WHAT TO DO >>
Go to the line in the entries below that holds "(259, 344) = (299, 276): green" and repeat exactly from there through the line that holds "camera: 170 degrees right, 10 degrees up", inclusive.

*** Opening of EXERCISE DATA ***

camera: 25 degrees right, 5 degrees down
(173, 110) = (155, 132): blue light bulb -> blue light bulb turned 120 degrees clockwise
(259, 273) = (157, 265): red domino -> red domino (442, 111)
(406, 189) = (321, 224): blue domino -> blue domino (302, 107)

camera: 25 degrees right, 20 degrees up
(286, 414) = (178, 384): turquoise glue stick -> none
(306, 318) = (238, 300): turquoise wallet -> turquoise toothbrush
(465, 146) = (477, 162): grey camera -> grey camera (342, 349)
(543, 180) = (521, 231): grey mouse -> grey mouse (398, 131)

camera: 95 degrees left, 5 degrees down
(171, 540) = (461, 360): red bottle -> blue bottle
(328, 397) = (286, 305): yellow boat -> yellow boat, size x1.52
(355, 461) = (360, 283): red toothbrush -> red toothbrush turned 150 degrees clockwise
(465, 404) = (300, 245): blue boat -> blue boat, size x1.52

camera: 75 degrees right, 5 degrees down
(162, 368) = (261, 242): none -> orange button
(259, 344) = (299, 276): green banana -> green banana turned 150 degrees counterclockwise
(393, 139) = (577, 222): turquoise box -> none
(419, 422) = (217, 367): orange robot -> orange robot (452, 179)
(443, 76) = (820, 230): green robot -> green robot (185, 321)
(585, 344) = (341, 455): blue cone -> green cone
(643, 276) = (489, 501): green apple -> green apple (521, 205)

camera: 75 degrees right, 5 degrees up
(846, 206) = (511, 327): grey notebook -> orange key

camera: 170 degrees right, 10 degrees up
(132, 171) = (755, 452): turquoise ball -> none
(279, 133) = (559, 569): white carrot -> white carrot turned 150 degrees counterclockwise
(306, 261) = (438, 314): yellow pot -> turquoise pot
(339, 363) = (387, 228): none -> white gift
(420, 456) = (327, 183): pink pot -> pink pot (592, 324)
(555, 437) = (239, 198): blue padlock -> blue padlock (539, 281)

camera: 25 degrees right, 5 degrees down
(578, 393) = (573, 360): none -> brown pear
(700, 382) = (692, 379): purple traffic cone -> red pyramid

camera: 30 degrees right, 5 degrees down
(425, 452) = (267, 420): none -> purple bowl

*** Close of EXERCISE DATA ***

SOLUTION TO THIS TASK >>
(259, 344) = (299, 276): green banana -> green banana turned 150 degrees counterclockwise
(393, 139) = (577, 222): turquoise box -> none
(419, 422) = (217, 367): orange robot -> orange robot (452, 179)
(443, 76) = (820, 230): green robot -> green robot (185, 321)
(585, 344) = (341, 455): blue cone -> green cone
(643, 276) = (489, 501): green apple -> green apple (521, 205)

camera: 75 degrees right, 5 degrees up
(846, 206) = (511, 327): grey notebook -> orange key

camera: 170 degrees right, 10 degrees up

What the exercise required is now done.